# EXERCISE
Return each record word for word and omit the pictures.

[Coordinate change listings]
------------------------------------

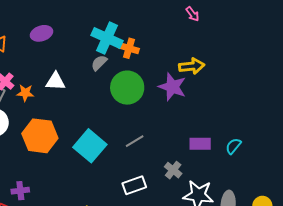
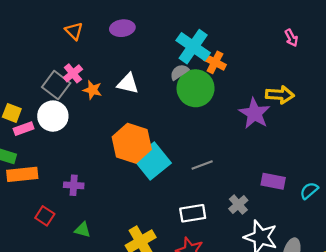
green circle: (127, 88) -> (196, 88), moved
orange hexagon: (40, 136) -> (132, 143), moved
purple cross: (20, 191) -> (74, 185), moved

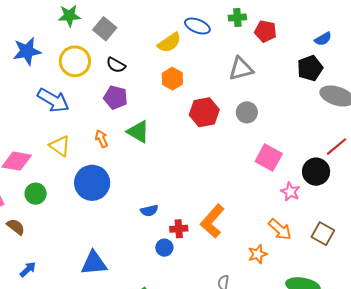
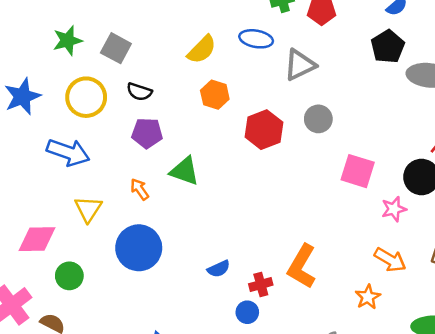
blue ellipse: (197, 26) -> (256, 39), moved
yellow triangle: (60, 146) -> (88, 209), turned 40
pink star: (290, 192) -> (394, 209), turned -30

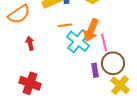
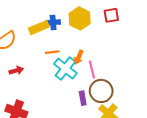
orange arrow: (91, 30) -> (79, 57), size x0.6
red arrow: (30, 43) -> (16, 71), turned 88

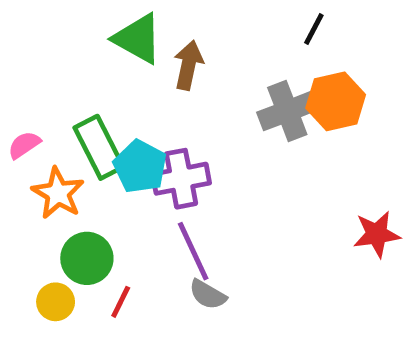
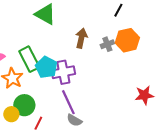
brown arrow: (188, 65) -> (81, 38), moved
gray cross: (287, 111) -> (107, 44), size x0.6
yellow circle: (56, 302) -> (11, 114), moved

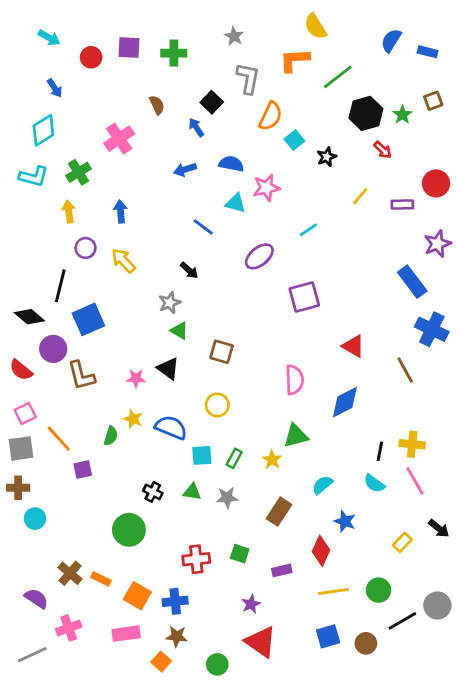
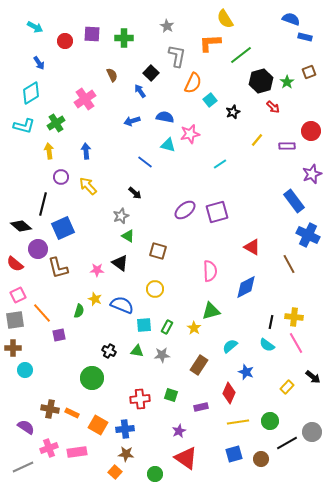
blue semicircle: (391, 40) -> (291, 19), moved, turned 78
purple ellipse: (259, 256) -> (185, 210), moved
brown cross: (70, 573) -> (50, 409), turned -30
pink rectangle: (126, 634) -> (77, 452), moved

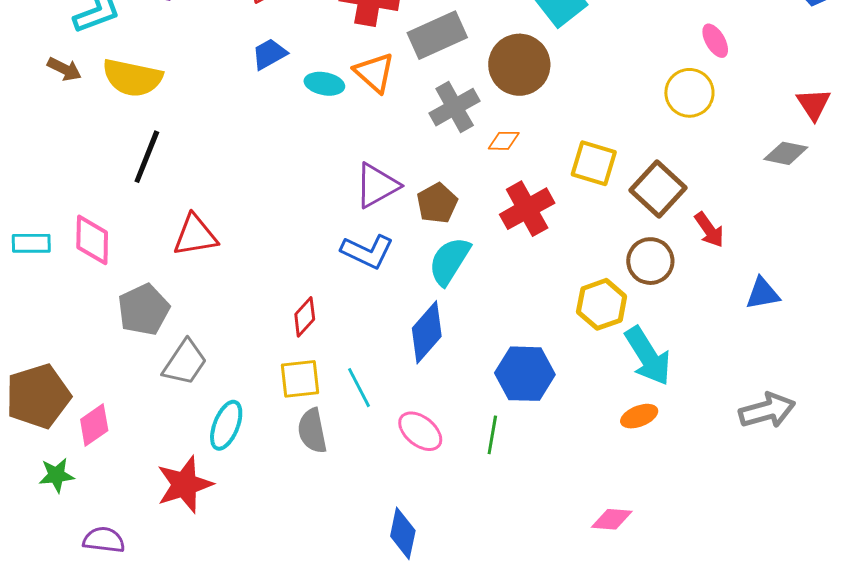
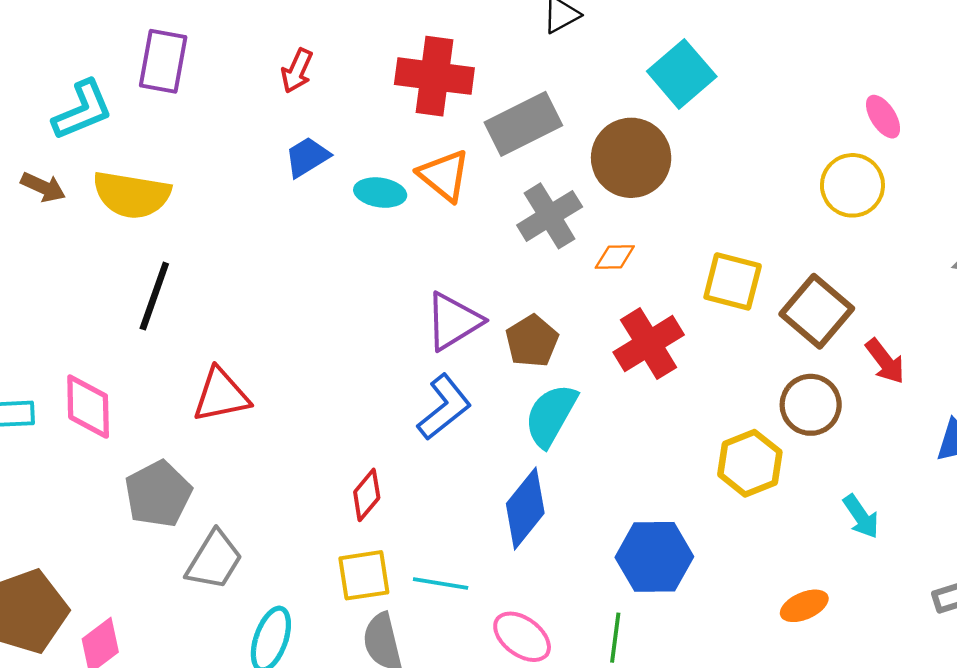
blue L-shape: (367, 252) -> (444, 407), turned -62
cyan arrow: (648, 356) -> (861, 516), moved, size x0.6
cyan line: (359, 388) -> (441, 583), turned -51

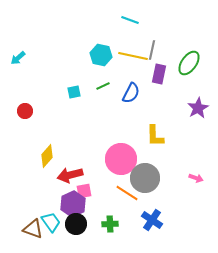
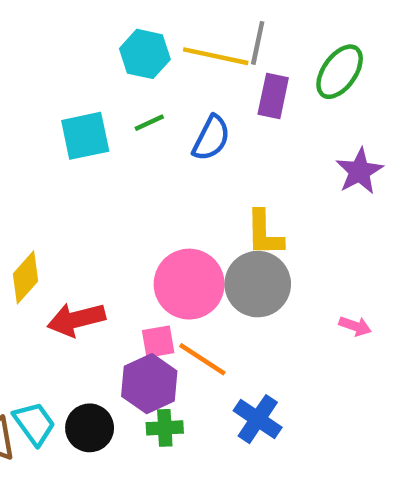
cyan square: (74, 92) -> (85, 136), size x1.6
gray circle: (145, 178) -> (258, 284), moved
pink square: (84, 191) -> (158, 342), moved
purple hexagon: (73, 204) -> (149, 384), moved

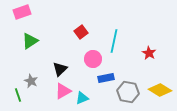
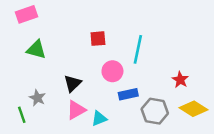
red square: (81, 32) -> (98, 39), turned 32
green triangle: (30, 41) -> (36, 49), turned 48
red star: (149, 53) -> (180, 80), moved

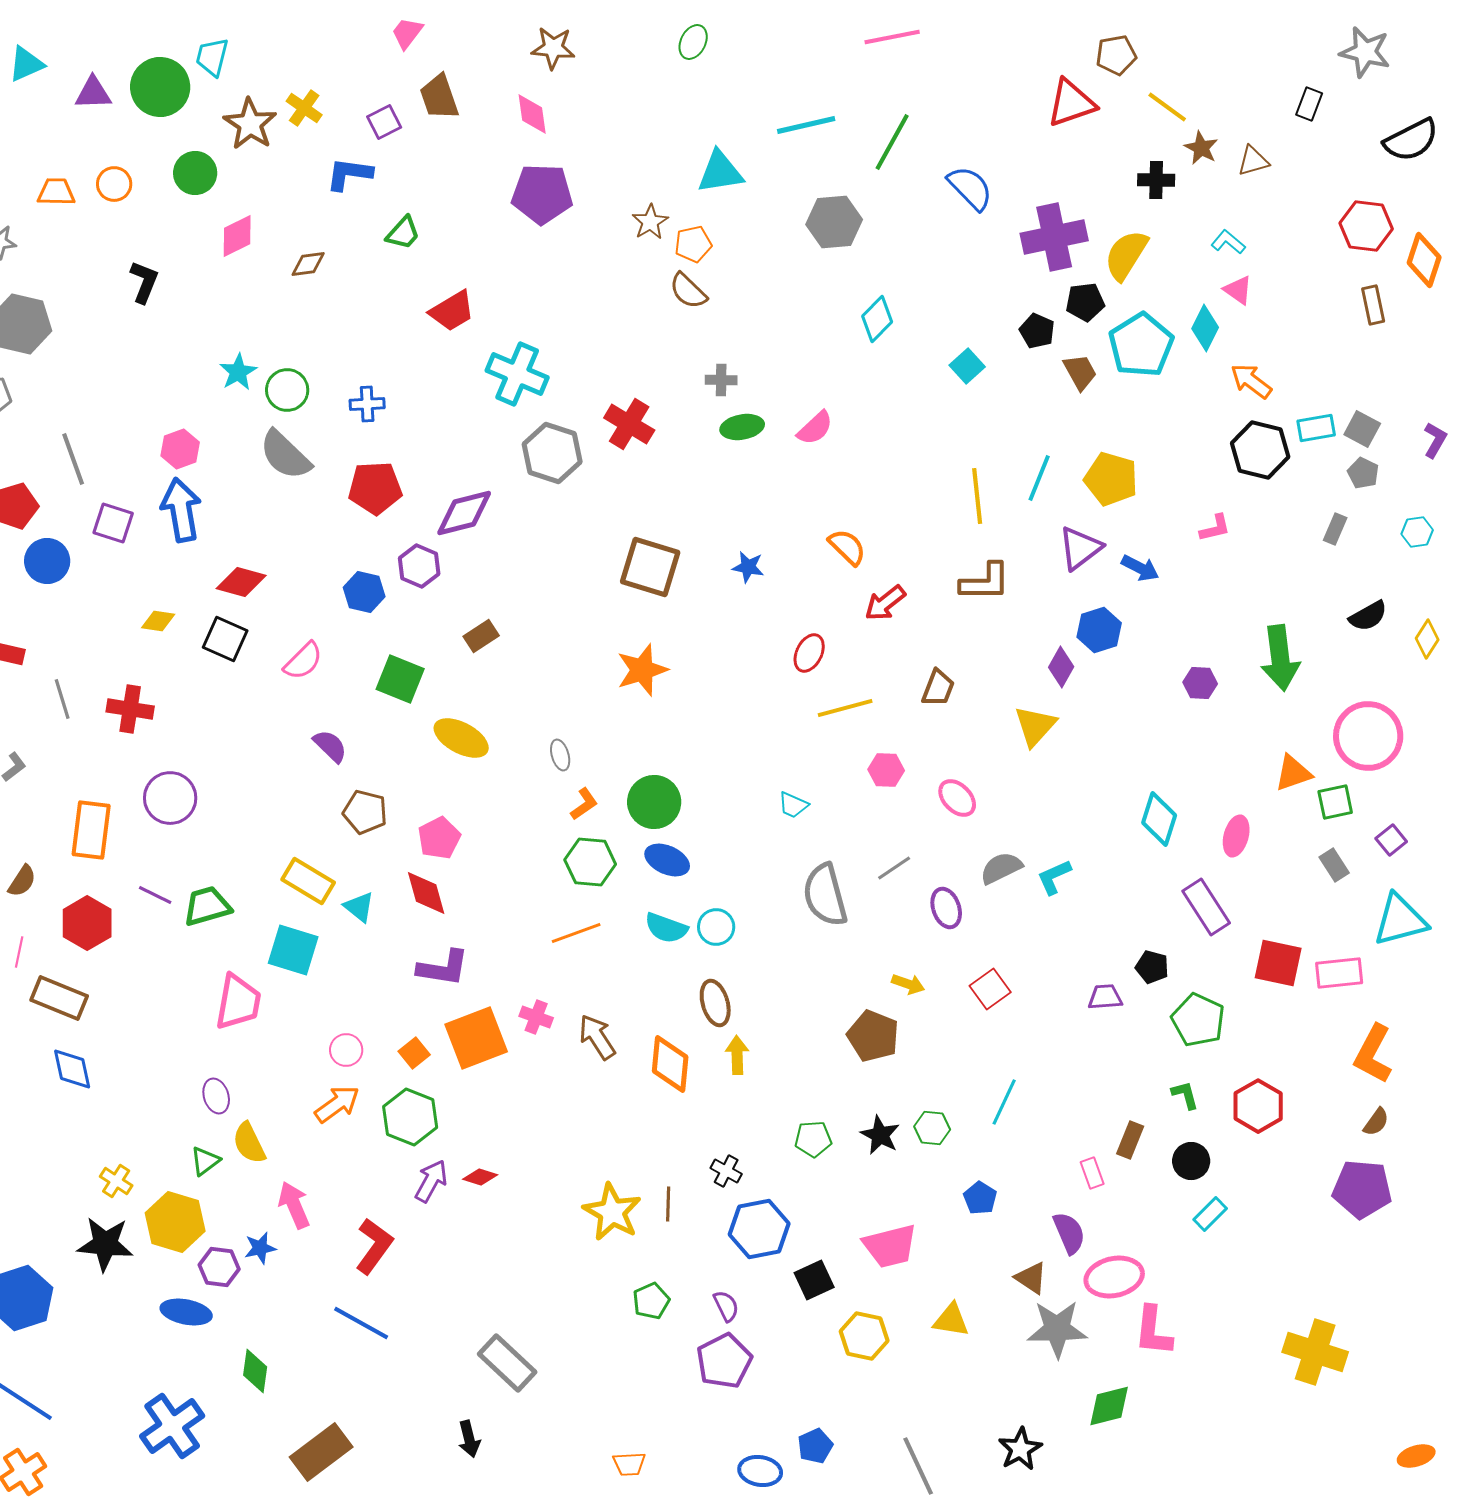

------------------------------------

# RESPONSE AREA
green circle: (127, 88) -> (196, 88), moved
orange hexagon: (40, 136) -> (132, 143), moved
purple cross: (20, 191) -> (74, 185), moved

blue ellipse: (197, 26) -> (256, 39), moved
yellow triangle: (60, 146) -> (88, 209), turned 40
pink star: (290, 192) -> (394, 209), turned -30

orange arrow: (91, 30) -> (79, 57), size x0.6
red arrow: (30, 43) -> (16, 71), turned 88

brown arrow: (188, 65) -> (81, 38), moved
gray cross: (287, 111) -> (107, 44), size x0.6
yellow circle: (56, 302) -> (11, 114), moved

blue semicircle: (391, 40) -> (291, 19), moved, turned 78
purple ellipse: (259, 256) -> (185, 210), moved
brown cross: (70, 573) -> (50, 409), turned -30
pink rectangle: (126, 634) -> (77, 452), moved

blue L-shape: (367, 252) -> (444, 407), turned -62
cyan arrow: (648, 356) -> (861, 516), moved, size x0.6
cyan line: (359, 388) -> (441, 583), turned -51

cyan square: (74, 92) -> (85, 136), size x1.6
gray circle: (145, 178) -> (258, 284), moved
pink square: (84, 191) -> (158, 342), moved
purple hexagon: (73, 204) -> (149, 384), moved

red square: (81, 32) -> (98, 39), turned 32
green triangle: (30, 41) -> (36, 49), turned 48
red star: (149, 53) -> (180, 80), moved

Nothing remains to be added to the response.